_Task_:
Every record below is to be retyped exactly, with any pictures left out.

#### Data extracts ####

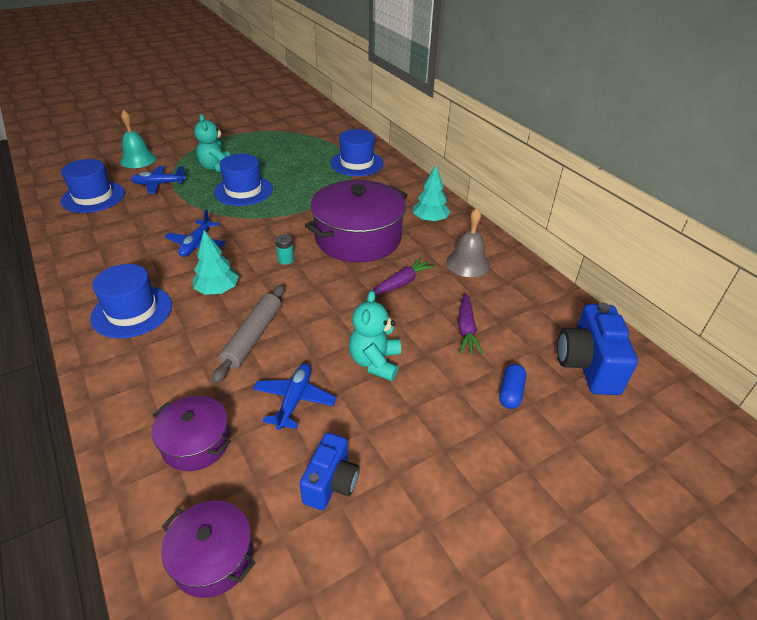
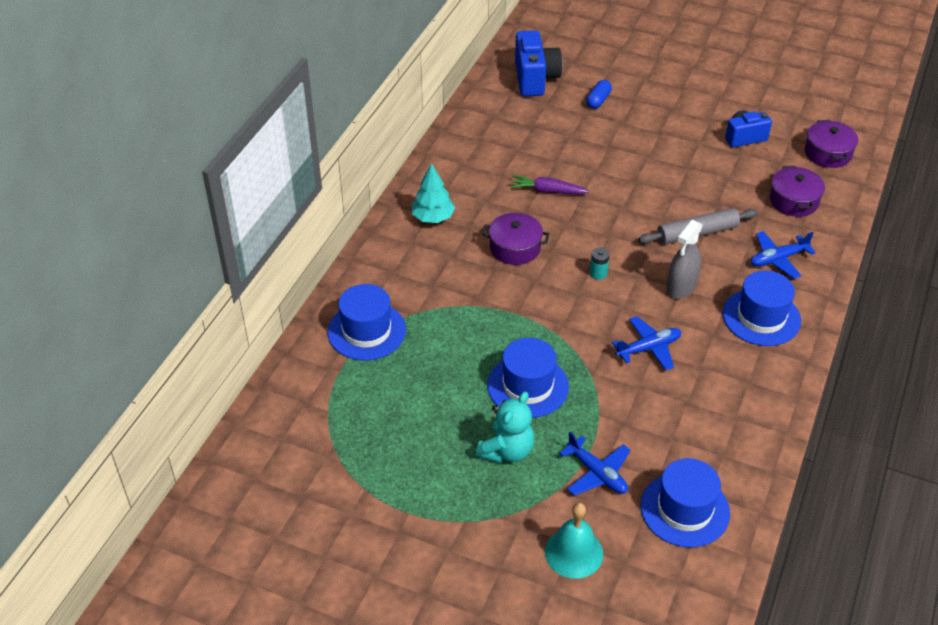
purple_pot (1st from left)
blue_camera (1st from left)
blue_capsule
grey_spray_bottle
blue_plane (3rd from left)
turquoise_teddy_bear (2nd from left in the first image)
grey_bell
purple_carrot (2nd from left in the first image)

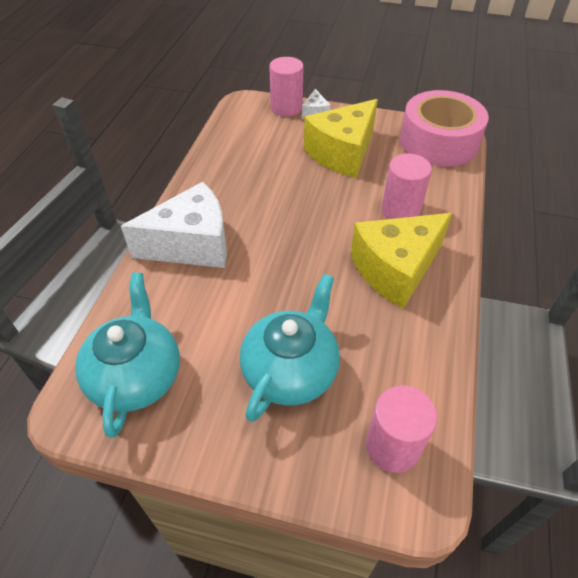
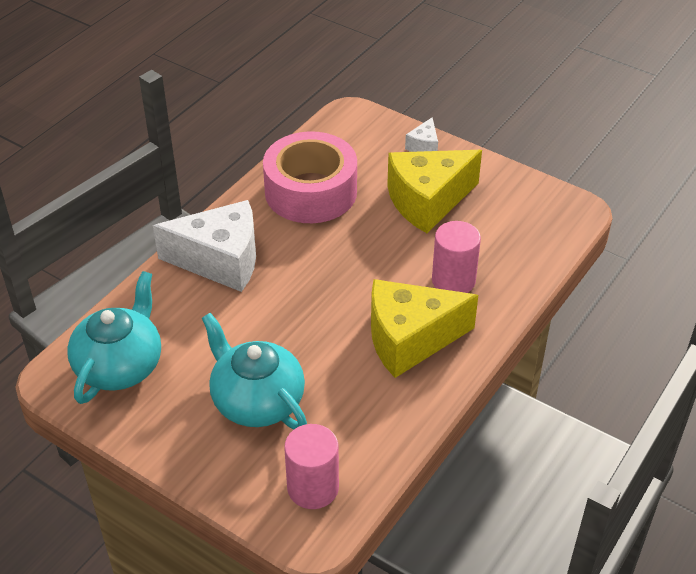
turquoise_teapot (2nd from left)
pink_tape
pink_cylinder (1st from left in the first image)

####

_Answer section_:
purple_pot (1st from left)
blue_camera (1st from left)
blue_capsule
grey_spray_bottle
blue_plane (3rd from left)
turquoise_teddy_bear (2nd from left in the first image)
grey_bell
purple_carrot (2nd from left in the first image)

turquoise_teapot (2nd from left)
pink_tape
pink_cylinder (1st from left in the first image)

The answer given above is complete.